_WHAT YOU HAVE TO DO:_ Copy exactly the lines of the material below that fall between the line with "purple star: (55, 36) -> (40, 17), moved" and the line with "pink rectangle: (127, 336)", both of those lines included; pictures stay out.

_DATASET EXCERPTS:_
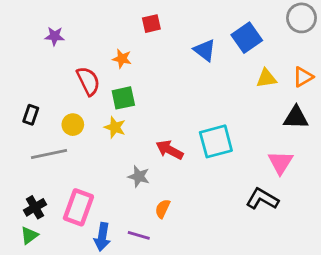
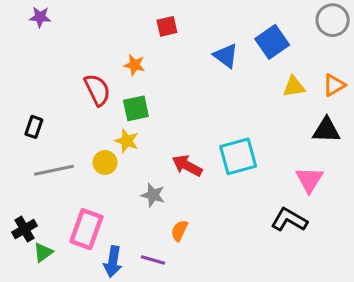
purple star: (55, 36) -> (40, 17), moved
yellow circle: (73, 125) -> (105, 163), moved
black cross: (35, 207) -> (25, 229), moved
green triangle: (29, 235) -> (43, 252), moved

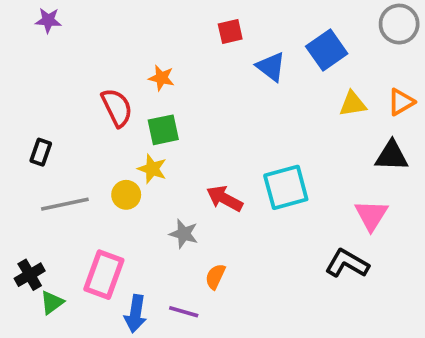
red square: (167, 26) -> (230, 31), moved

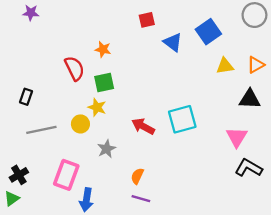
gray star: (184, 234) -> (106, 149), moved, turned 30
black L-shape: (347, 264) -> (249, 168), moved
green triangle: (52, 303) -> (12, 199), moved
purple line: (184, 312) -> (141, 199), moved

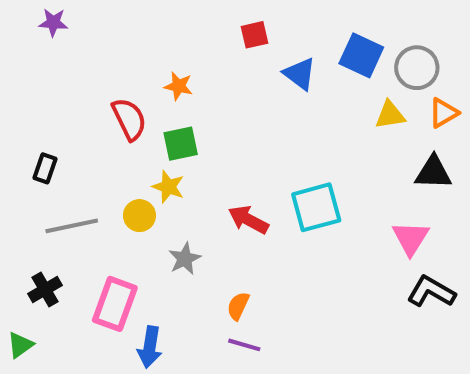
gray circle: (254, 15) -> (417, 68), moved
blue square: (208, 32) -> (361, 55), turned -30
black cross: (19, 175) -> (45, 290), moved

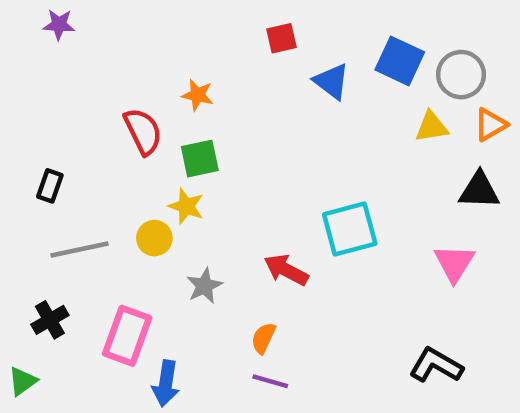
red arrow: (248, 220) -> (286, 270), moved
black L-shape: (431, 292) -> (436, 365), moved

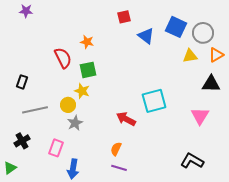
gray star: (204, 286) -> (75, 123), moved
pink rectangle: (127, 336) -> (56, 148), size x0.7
--
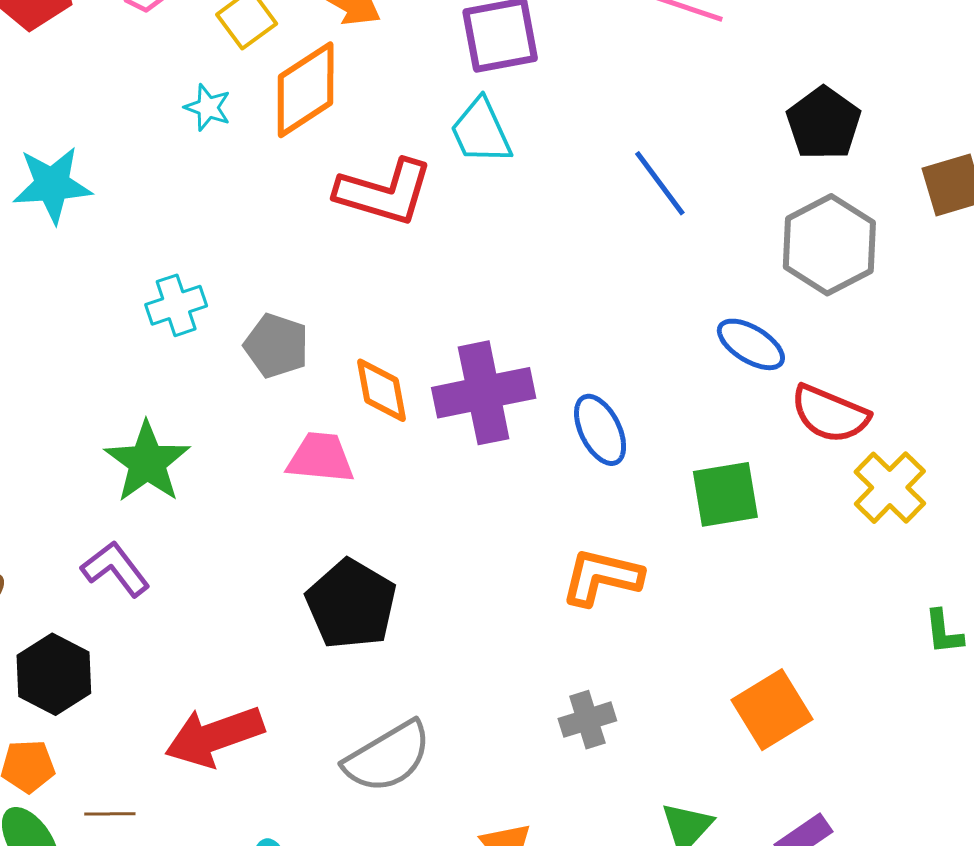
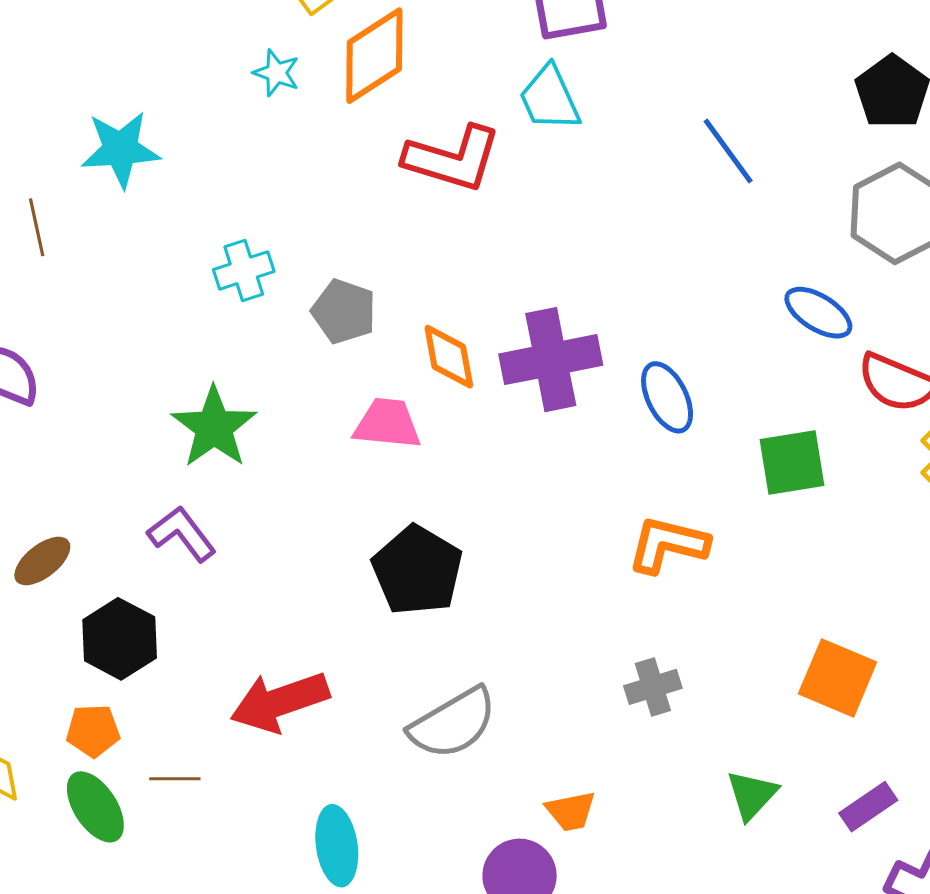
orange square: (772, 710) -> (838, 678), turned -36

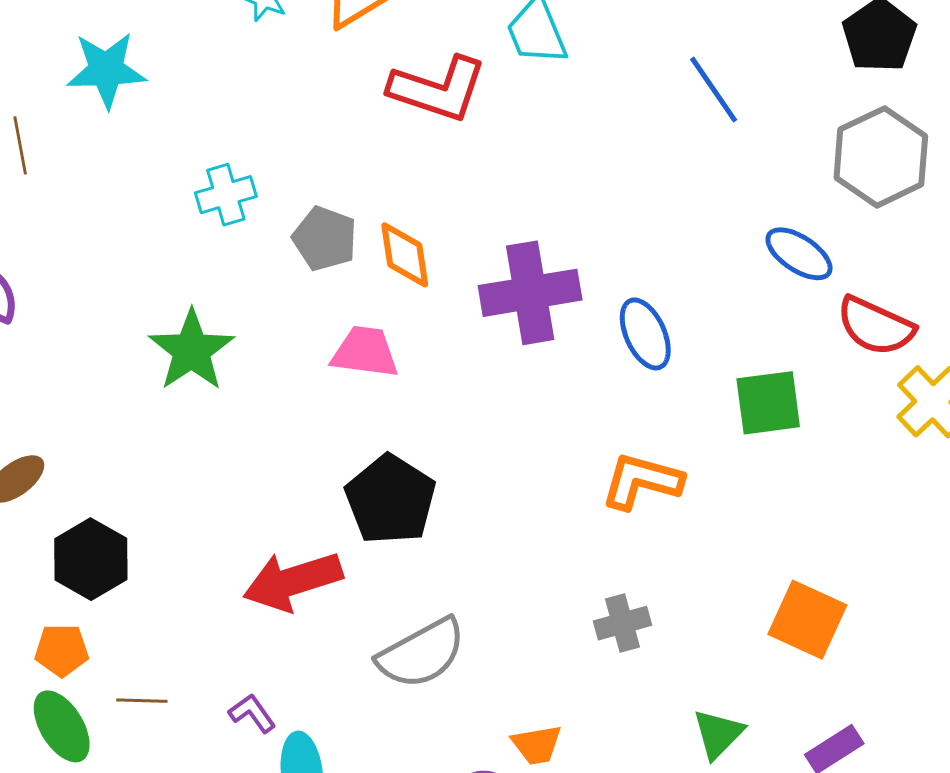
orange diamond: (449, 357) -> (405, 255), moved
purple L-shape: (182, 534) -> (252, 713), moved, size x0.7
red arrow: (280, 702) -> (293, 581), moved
---
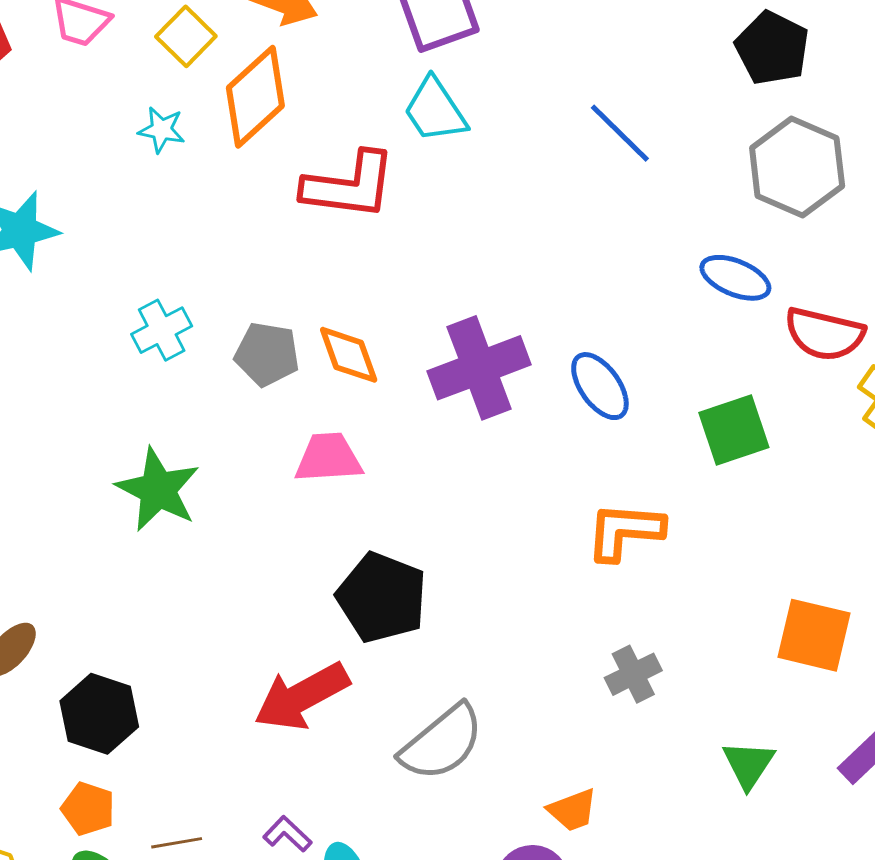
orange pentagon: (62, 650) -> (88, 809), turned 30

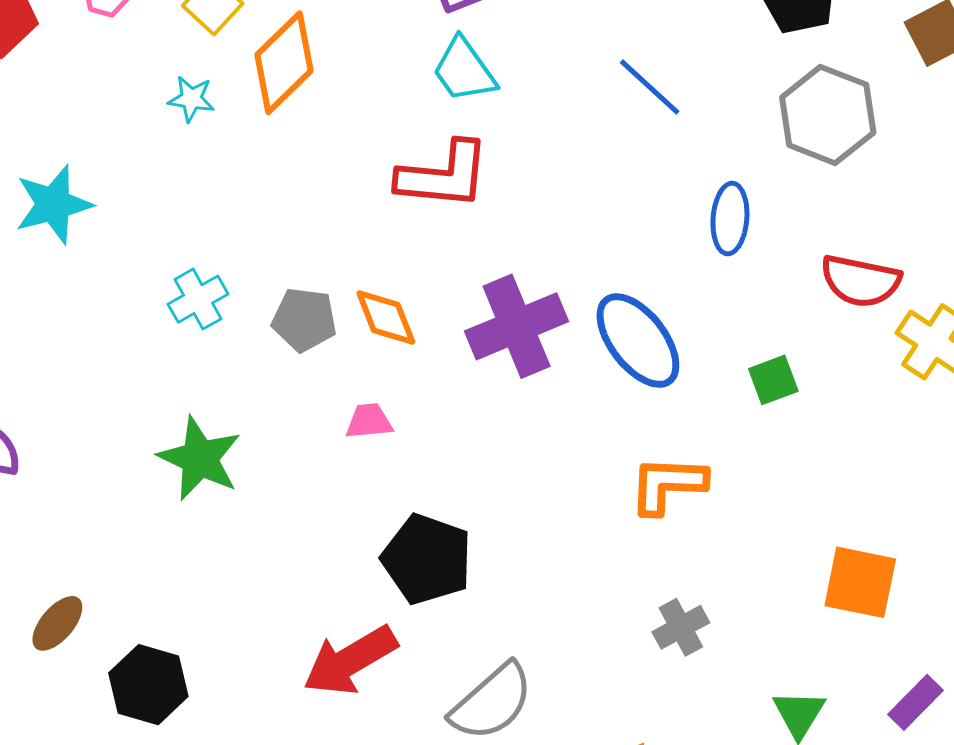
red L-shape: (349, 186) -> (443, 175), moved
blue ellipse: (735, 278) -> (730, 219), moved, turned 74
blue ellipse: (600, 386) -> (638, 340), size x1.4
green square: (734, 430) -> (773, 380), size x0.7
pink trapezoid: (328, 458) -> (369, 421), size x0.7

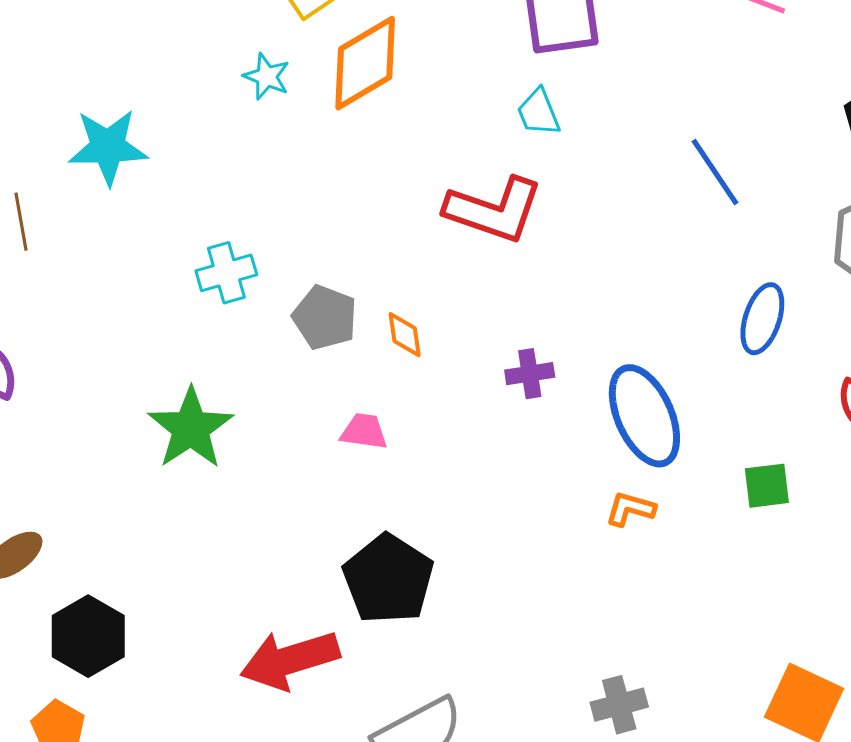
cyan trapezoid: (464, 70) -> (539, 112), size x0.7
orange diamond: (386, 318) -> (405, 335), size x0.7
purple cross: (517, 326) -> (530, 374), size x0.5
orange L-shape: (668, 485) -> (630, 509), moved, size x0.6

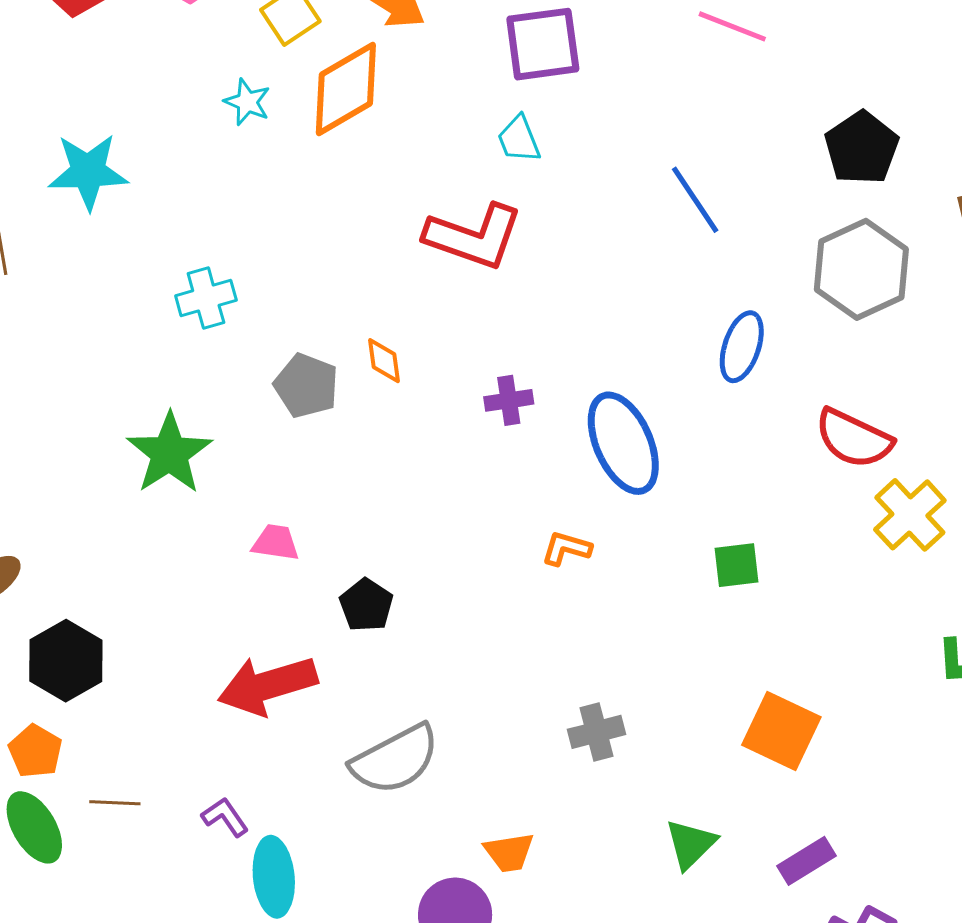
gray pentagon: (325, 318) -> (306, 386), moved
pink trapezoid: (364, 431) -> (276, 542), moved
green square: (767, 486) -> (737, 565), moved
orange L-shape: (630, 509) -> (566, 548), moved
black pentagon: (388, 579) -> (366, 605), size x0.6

_ANSWER:_
purple star: (55, 36) -> (40, 17), moved
yellow circle: (73, 125) -> (105, 163), moved
black cross: (35, 207) -> (25, 229), moved
green triangle: (29, 235) -> (43, 252), moved

red square: (167, 26) -> (230, 31), moved

gray star: (184, 234) -> (106, 149), moved, turned 30
black L-shape: (347, 264) -> (249, 168), moved
green triangle: (52, 303) -> (12, 199), moved
purple line: (184, 312) -> (141, 199), moved

gray circle: (254, 15) -> (417, 68), moved
blue square: (208, 32) -> (361, 55), turned -30
black cross: (19, 175) -> (45, 290), moved

red arrow: (248, 220) -> (286, 270), moved
black L-shape: (431, 292) -> (436, 365), moved

gray star: (204, 286) -> (75, 123), moved
pink rectangle: (127, 336) -> (56, 148), size x0.7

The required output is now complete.